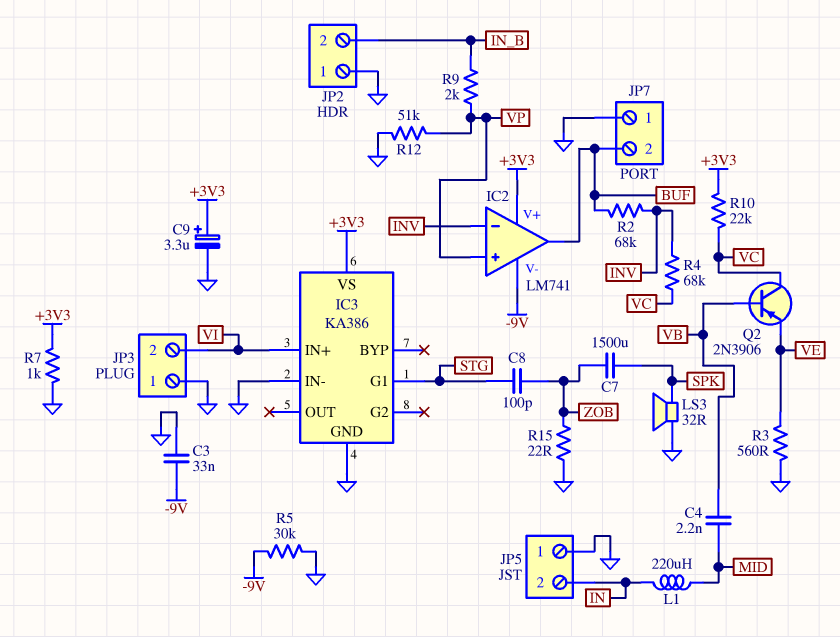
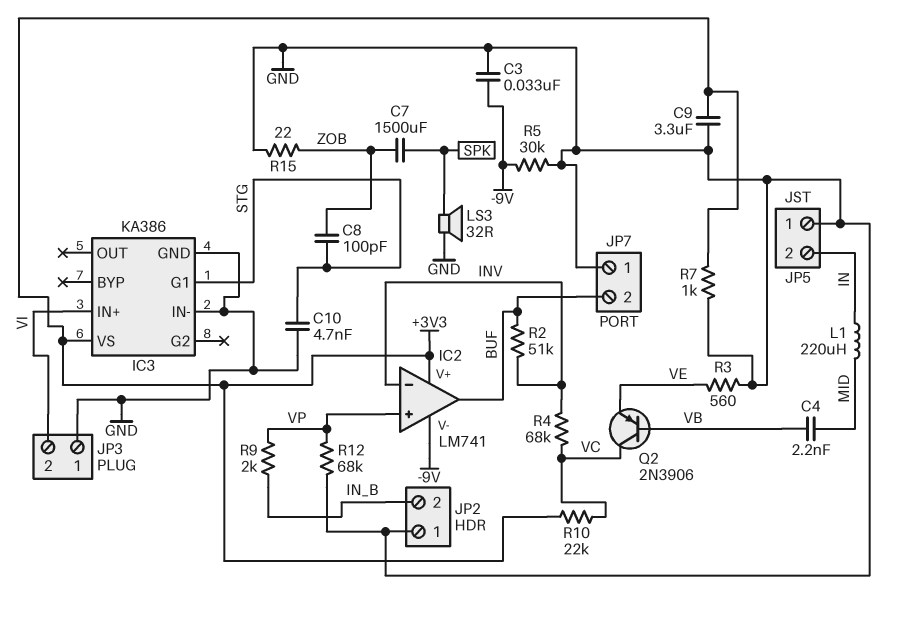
C9: 3.3uF (plus +3V3, minus GND) -> 3.3uF (+3V3, GND)
C10: none -> 4.7nF (GND, STG)
R2: 68k (BUF, INV) -> 51k (BUF, INV)
R12: 51k (GND, VP) -> 68k (GND, VP)

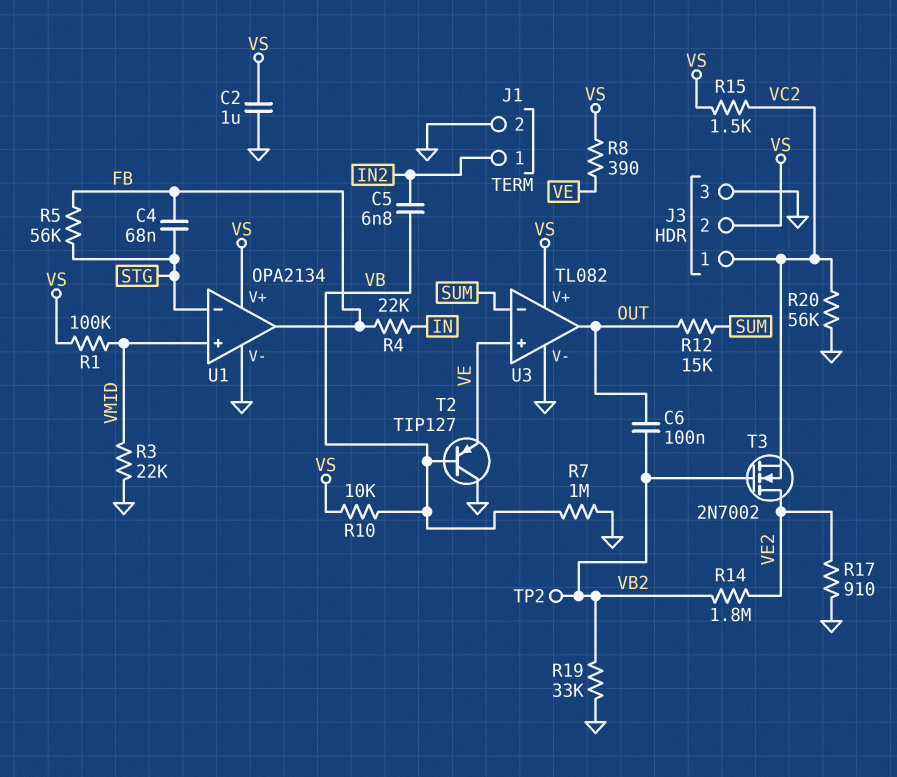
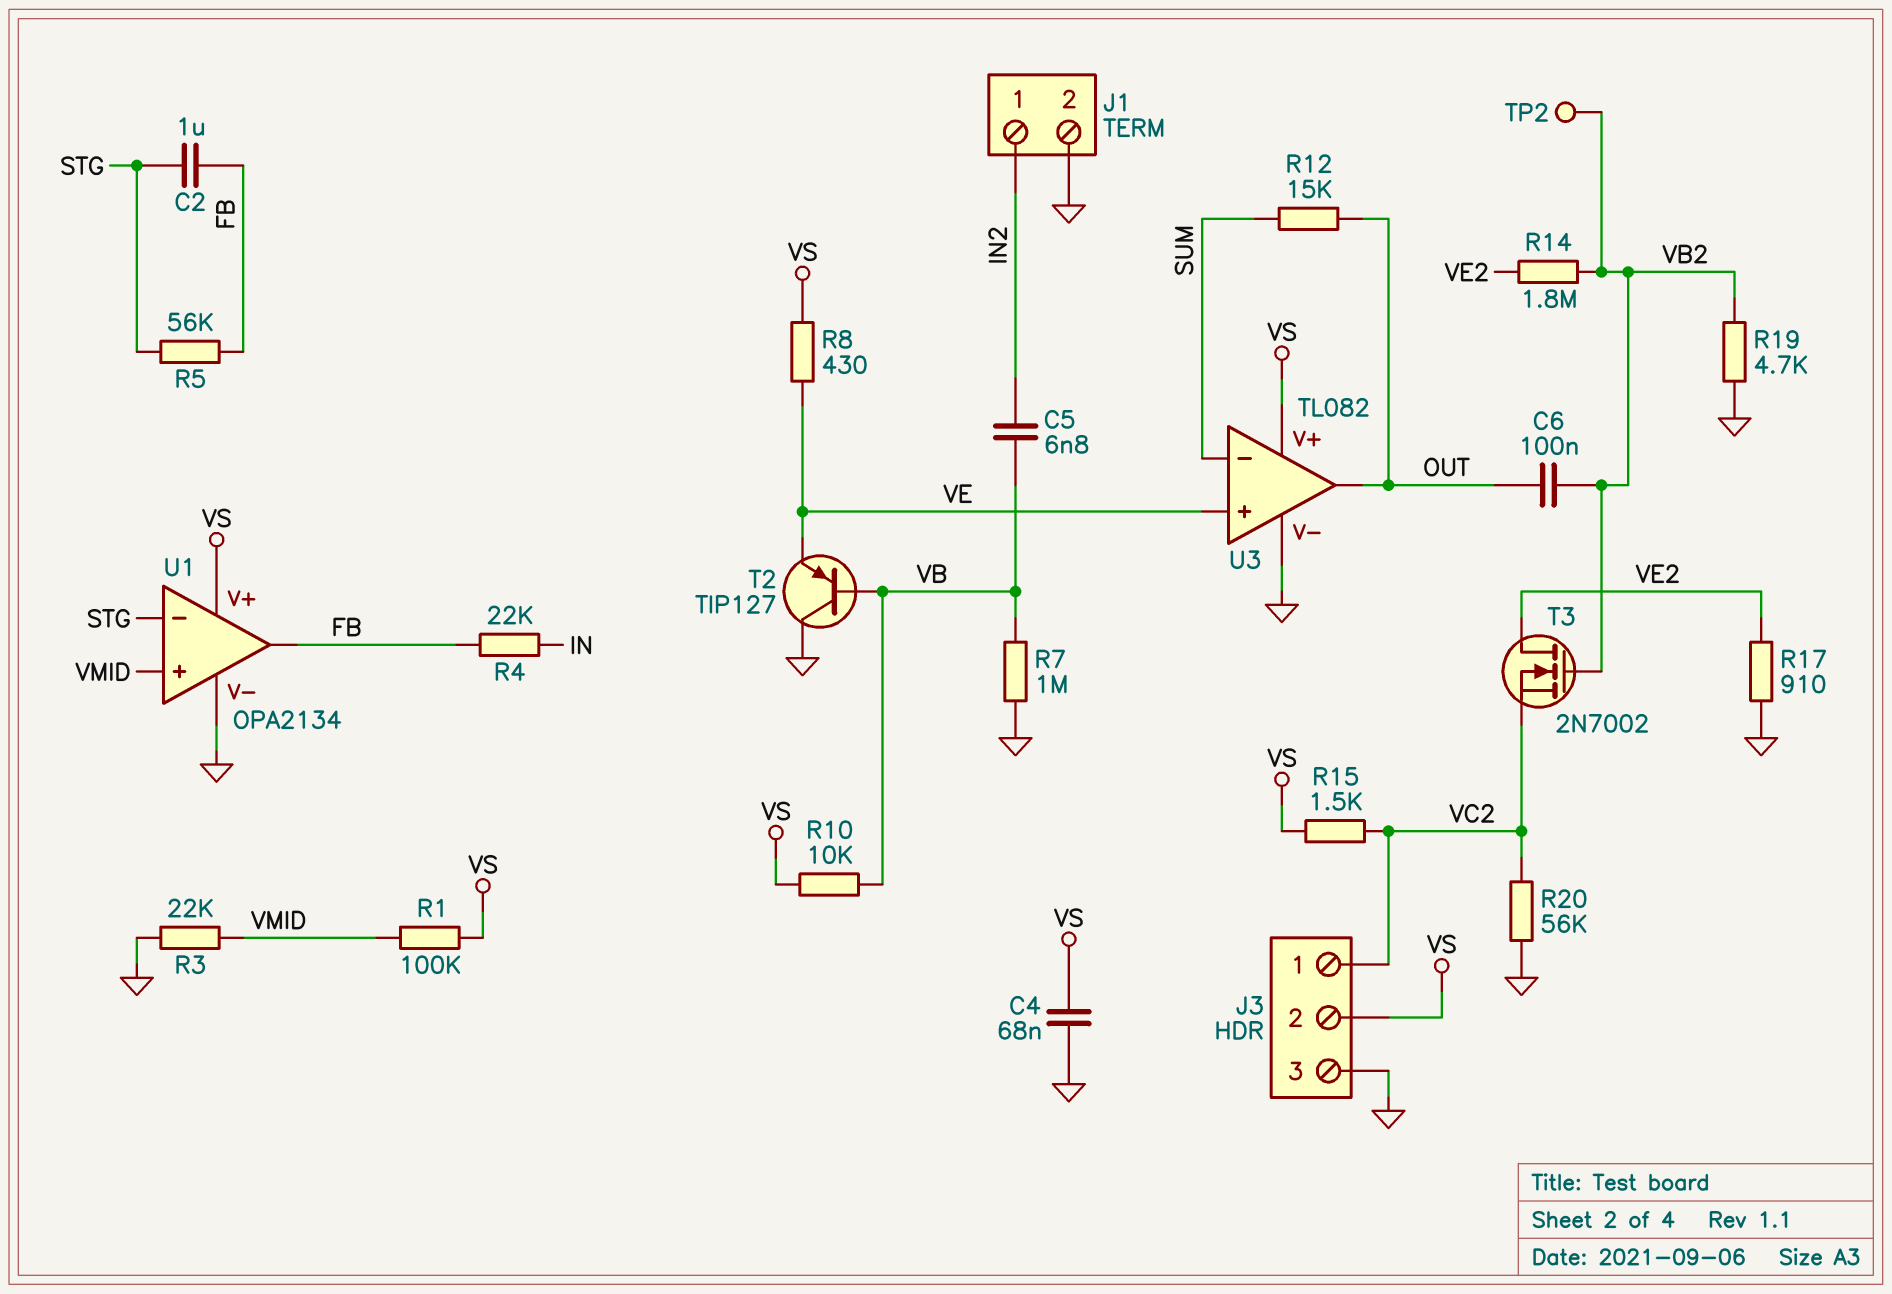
C2: 1uF (GND, VS) -> 1uF (FB, STG)
C4: 68nF (FB, STG) -> 68nF (GND, VS)
R8: 390 (VE, VS) -> 430 (VE, VS)
R19: 33k (GND, VB2) -> 4.7k (GND, VB2)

------------------------------------------------------------

• Problem requirements
Images are to be excluded, and each record above written out word for word.

• Exercise answer
C9: 3.3uF (plus +3V3, minus GND) -> 3.3uF (+3V3, GND)
C10: none -> 4.7nF (GND, STG)
R2: 68k (BUF, INV) -> 51k (BUF, INV)
R12: 51k (GND, VP) -> 68k (GND, VP)

C2: 1uF (GND, VS) -> 1uF (FB, STG)
C4: 68nF (FB, STG) -> 68nF (GND, VS)
R8: 390 (VE, VS) -> 430 (VE, VS)
R19: 33k (GND, VB2) -> 4.7k (GND, VB2)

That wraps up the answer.